**EXERCISE DETAILS:**
Hand back every line from the beginning of the data below through the line containing "blue cone: [262,99,319,174]", word for word and free of pictures.

Per-object count records:
--------------------------------------------------
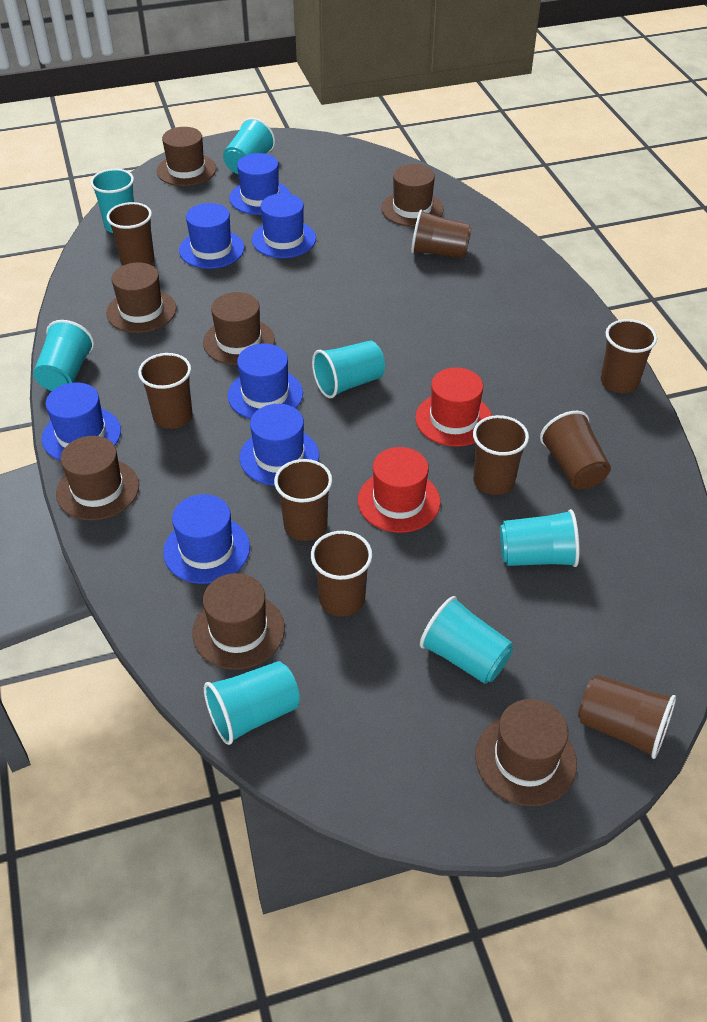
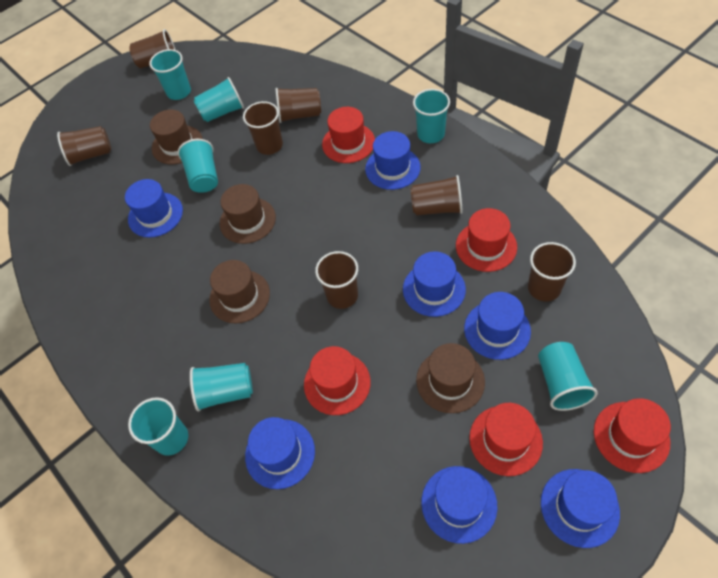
brown cup: [107,202,154,265] [138,353,193,429] [274,459,332,541] [311,531,372,616] [411,210,472,259] [473,415,529,495] [540,411,611,490] [578,675,676,759] [601,319,657,393] = 9 -> [57,126,111,166] [129,29,175,68] [243,101,283,155] [275,88,321,123] [315,251,358,309] [411,175,463,215] [528,242,576,302] = 7
brown hat: [56,436,139,521] [106,262,176,333] [157,127,216,186] [192,573,285,670] [203,292,275,365] [381,164,444,227] [475,699,577,806] = 7 -> [150,110,203,164] [209,260,270,323] [220,184,276,244] [416,343,485,413] = 4
red hat: [358,447,441,533] [415,367,492,447] = 2 -> [304,346,371,415] [322,107,375,163] [456,208,517,272] [469,403,543,476] [594,398,671,473] = 5

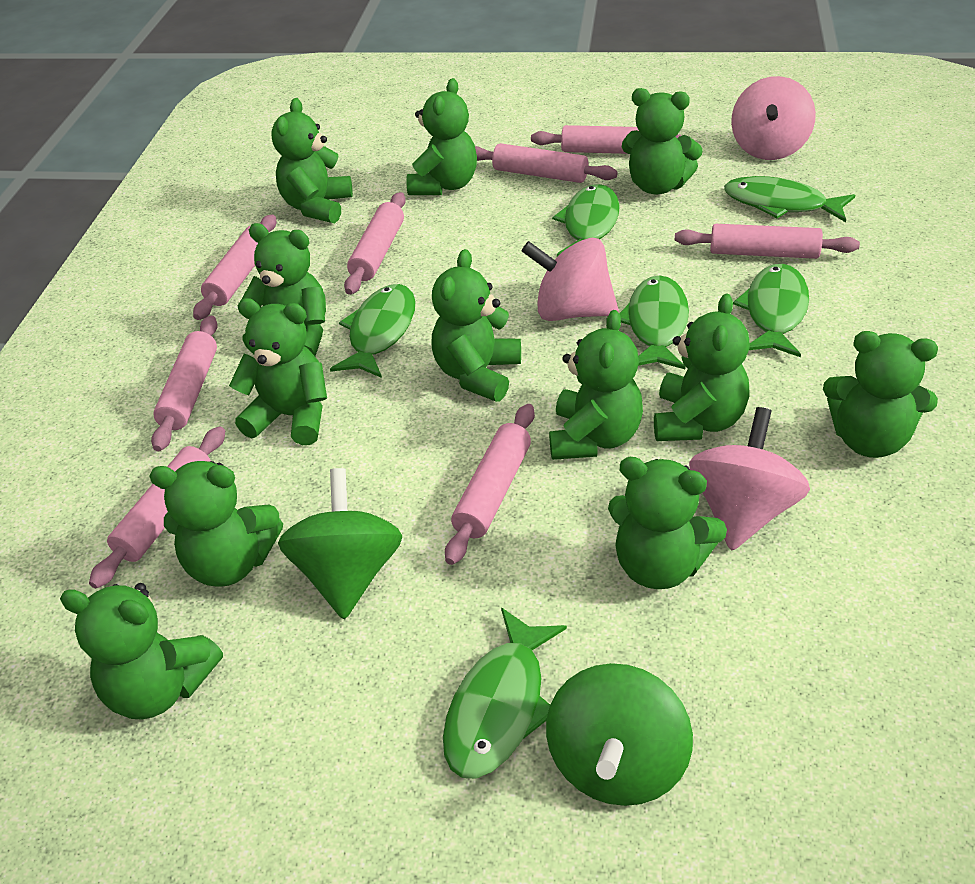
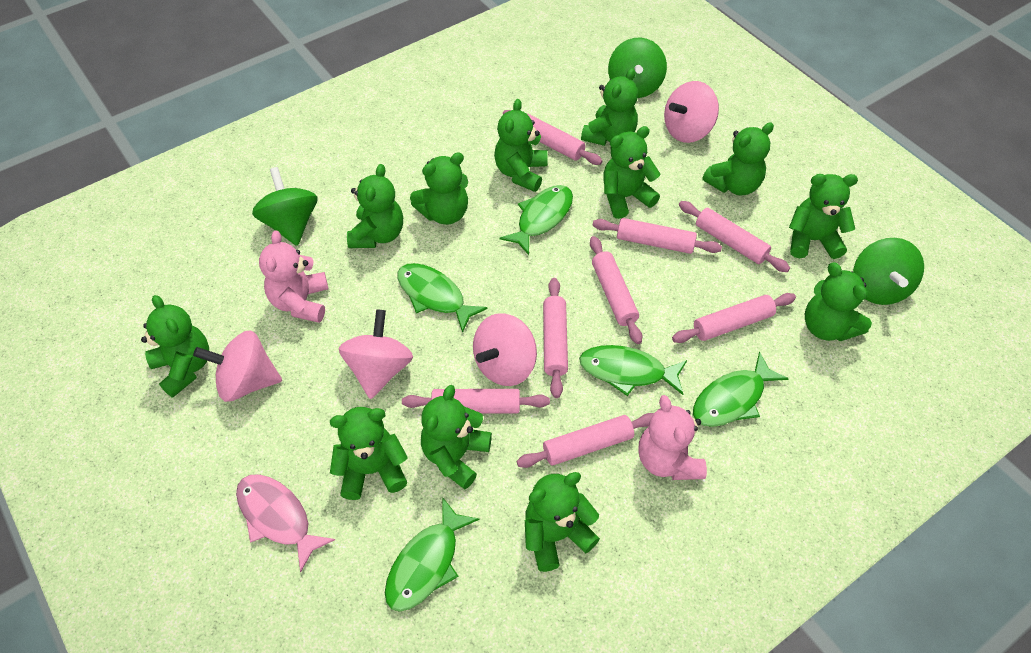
green fish: [330,284,416,378] [443,608,567,779] [552,184,620,257] [619,275,689,369] [724,176,855,222] [733,264,809,357] = 6 -> [385,498,479,611] [397,263,488,333] [499,185,573,255] [579,345,687,396] [693,352,789,427] = 5
green spinning top: [278,468,402,619] [546,663,693,806] = 2 -> [252,167,318,246] [608,37,667,98] [853,238,924,305] = 3
pink fish: none = 0 -> [236,474,335,572] = 1
pink spinning top: [522,238,619,321] [689,407,810,551] [731,76,816,160] = 3 -> [193,330,282,402] [338,309,413,399] [473,313,537,386] [664,81,719,143] = 4
pink teddy bear: none = 0 -> [259,230,328,323] [638,395,707,480] = 2

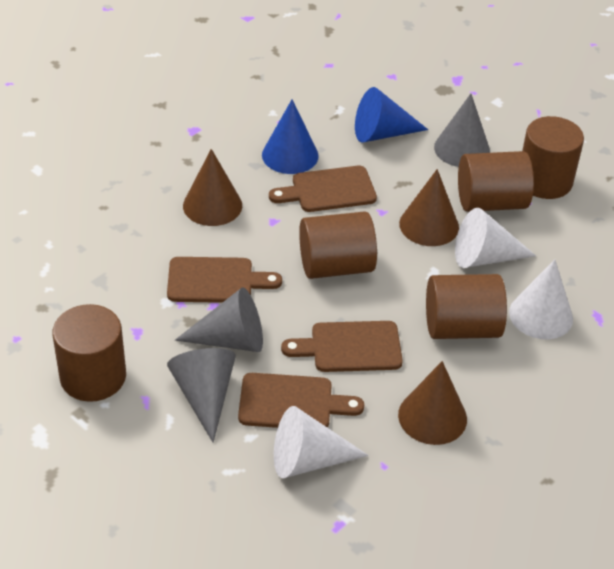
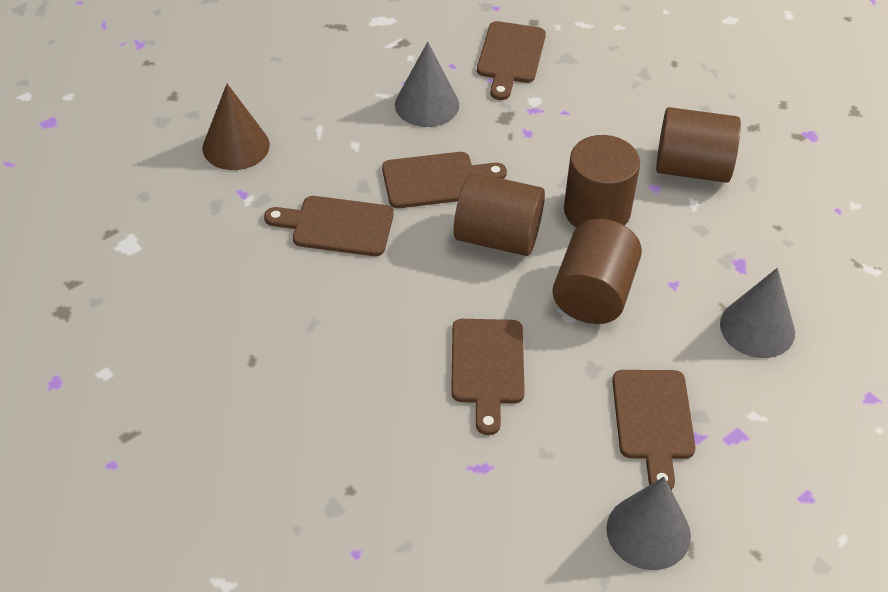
blue cone: [262,99,319,174] [355,87,428,142] = 2 -> none = 0
brown cone: [183,149,242,226] [398,361,467,445] [399,169,459,246] = 3 -> [202,84,270,170] = 1
brown cutting board: [167,257,282,303] [238,373,364,428] [269,166,377,212] [281,321,403,372] = 4 -> [264,196,394,256] [382,152,507,208] [451,319,525,435] [477,21,546,100] [612,370,695,490] = 5
brown cylinder: [52,304,126,402] [299,211,377,279] [426,274,507,339] [458,151,534,212] [522,116,584,199] = 5 -> [454,172,545,256] [552,219,642,324] [564,135,640,228] [656,107,741,183] = 4
white cone: [274,406,369,478] [455,208,536,268] [509,259,573,339] = 3 -> none = 0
--------------------------------------------------
**WRITTEN SOLUTION:**
brown cup: [107,202,154,265] [138,353,193,429] [274,459,332,541] [311,531,372,616] [411,210,472,259] [473,415,529,495] [540,411,611,490] [578,675,676,759] [601,319,657,393] = 9 -> [57,126,111,166] [129,29,175,68] [243,101,283,155] [275,88,321,123] [315,251,358,309] [411,175,463,215] [528,242,576,302] = 7
brown hat: [56,436,139,521] [106,262,176,333] [157,127,216,186] [192,573,285,670] [203,292,275,365] [381,164,444,227] [475,699,577,806] = 7 -> [150,110,203,164] [209,260,270,323] [220,184,276,244] [416,343,485,413] = 4
red hat: [358,447,441,533] [415,367,492,447] = 2 -> [304,346,371,415] [322,107,375,163] [456,208,517,272] [469,403,543,476] [594,398,671,473] = 5

green fish: [330,284,416,378] [443,608,567,779] [552,184,620,257] [619,275,689,369] [724,176,855,222] [733,264,809,357] = 6 -> [385,498,479,611] [397,263,488,333] [499,185,573,255] [579,345,687,396] [693,352,789,427] = 5
green spinning top: [278,468,402,619] [546,663,693,806] = 2 -> [252,167,318,246] [608,37,667,98] [853,238,924,305] = 3
pink fish: none = 0 -> [236,474,335,572] = 1
pink spinning top: [522,238,619,321] [689,407,810,551] [731,76,816,160] = 3 -> [193,330,282,402] [338,309,413,399] [473,313,537,386] [664,81,719,143] = 4
pink teddy bear: none = 0 -> [259,230,328,323] [638,395,707,480] = 2

blue cone: [262,99,319,174] [355,87,428,142] = 2 -> none = 0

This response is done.